### EXERCISE INPUT
■ ■ ■

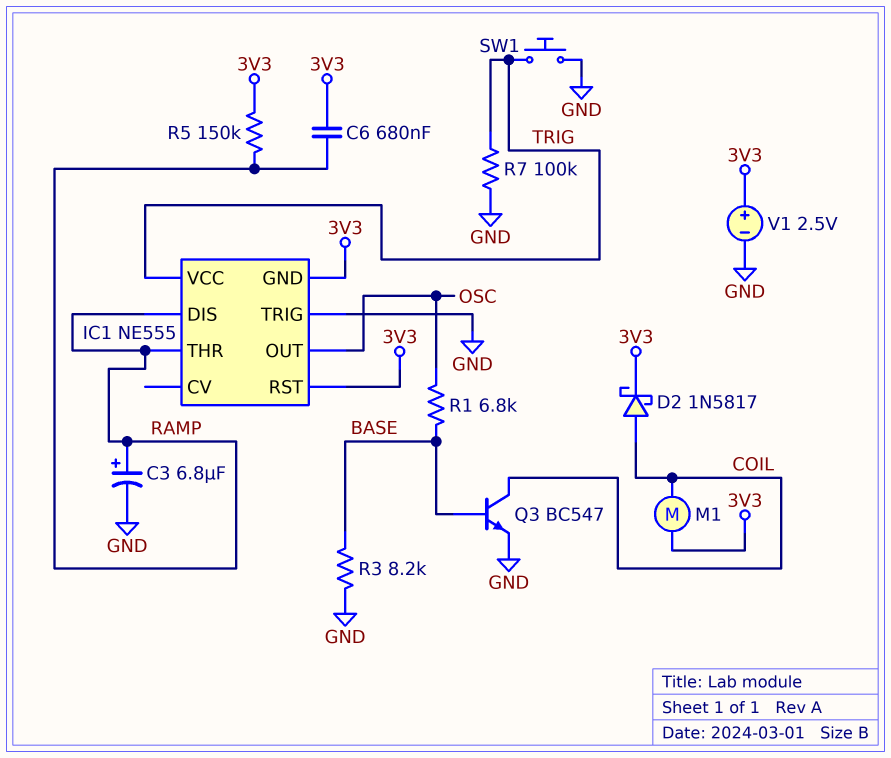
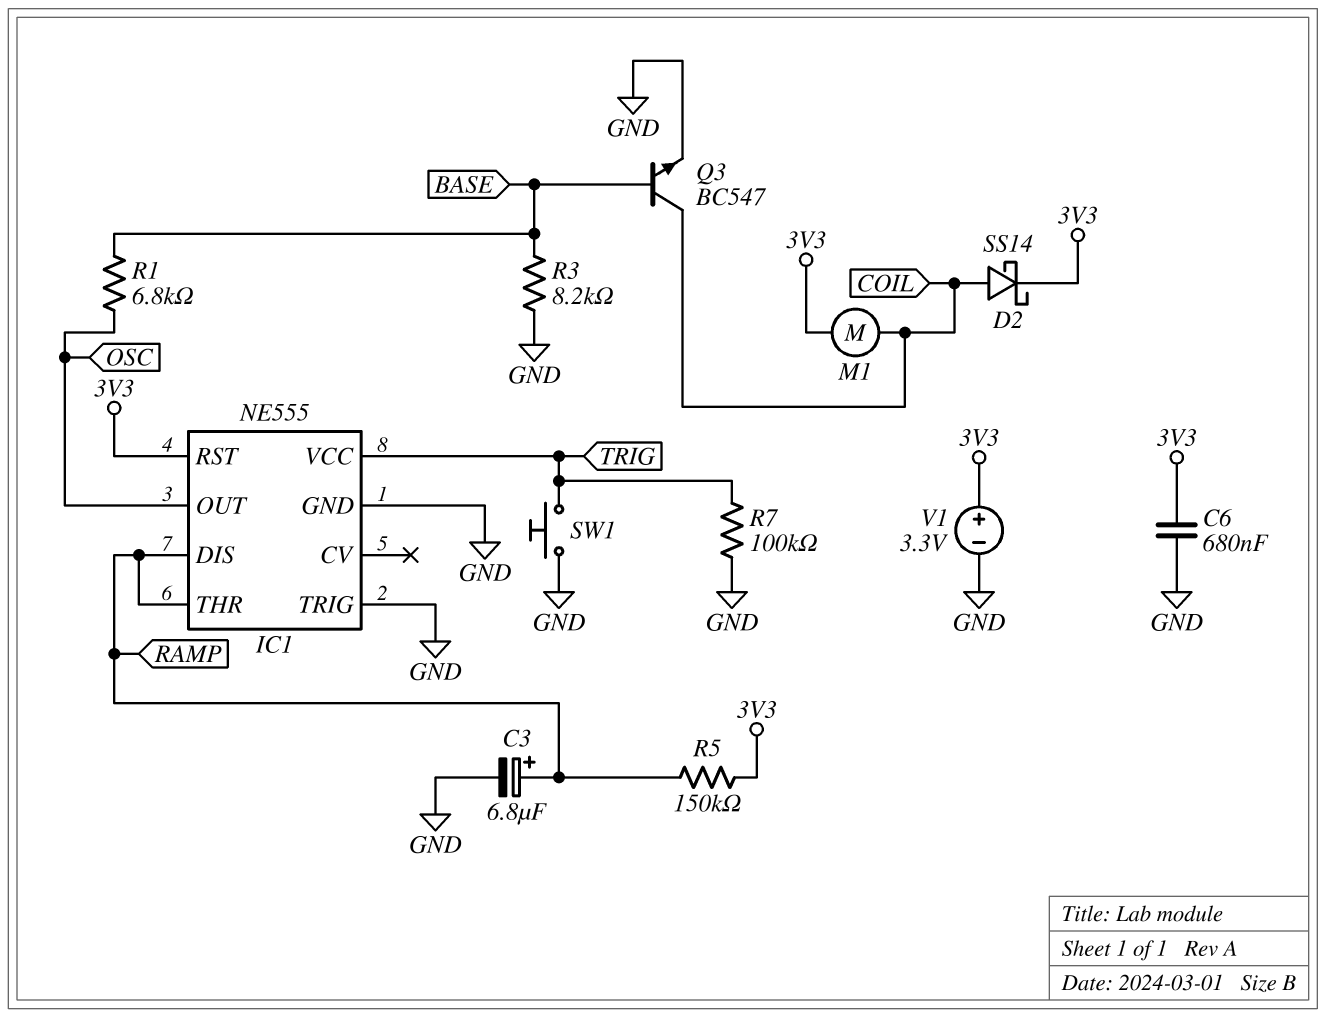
C6: 680nF (3V3, RAMP) -> 680nF (3V3, GND)
D2: schottky 1N5817 (A COIL, K 3V3) -> schottky SS14 (A COIL, K 3V3)
IC1 pin GND: 3V3 -> GND
V1: 2.5V (plus 3V3, minus GND) -> 3.3V (plus 3V3, minus GND)

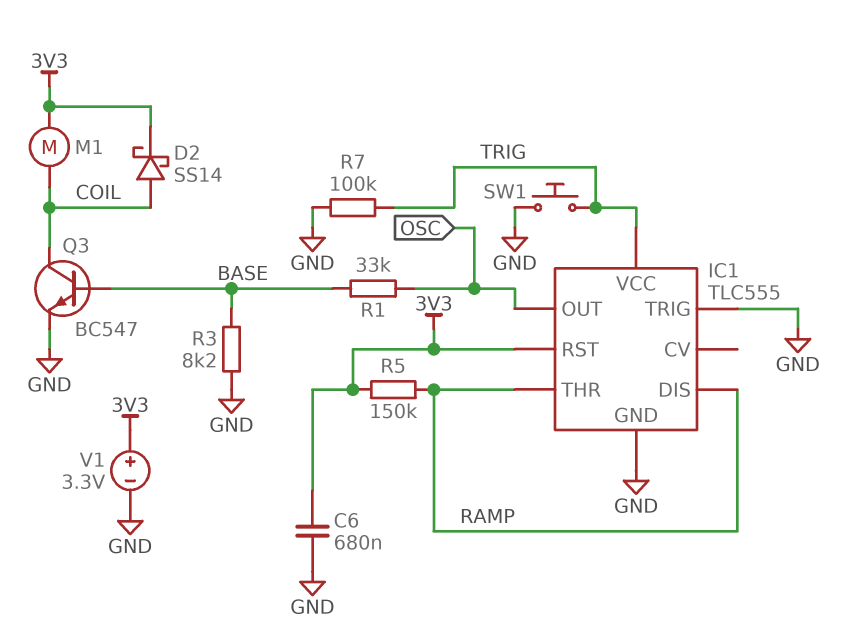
C3: 6.8uF (plus RAMP, minus GND) -> none
IC1: NE555 -> TLC555
R1: 6.8k (BASE, OSC) -> 33k (BASE, OSC)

■ ■ ■

### EXERCISE OBJECTIVE
Take every record and copy it word for word, dropping the pictures.

### REPLY TO THE EXERCISE
C6: 680nF (3V3, RAMP) -> 680nF (3V3, GND)
D2: schottky 1N5817 (A COIL, K 3V3) -> schottky SS14 (A COIL, K 3V3)
IC1 pin GND: 3V3 -> GND
V1: 2.5V (plus 3V3, minus GND) -> 3.3V (plus 3V3, minus GND)

C3: 6.8uF (plus RAMP, minus GND) -> none
IC1: NE555 -> TLC555
R1: 6.8k (BASE, OSC) -> 33k (BASE, OSC)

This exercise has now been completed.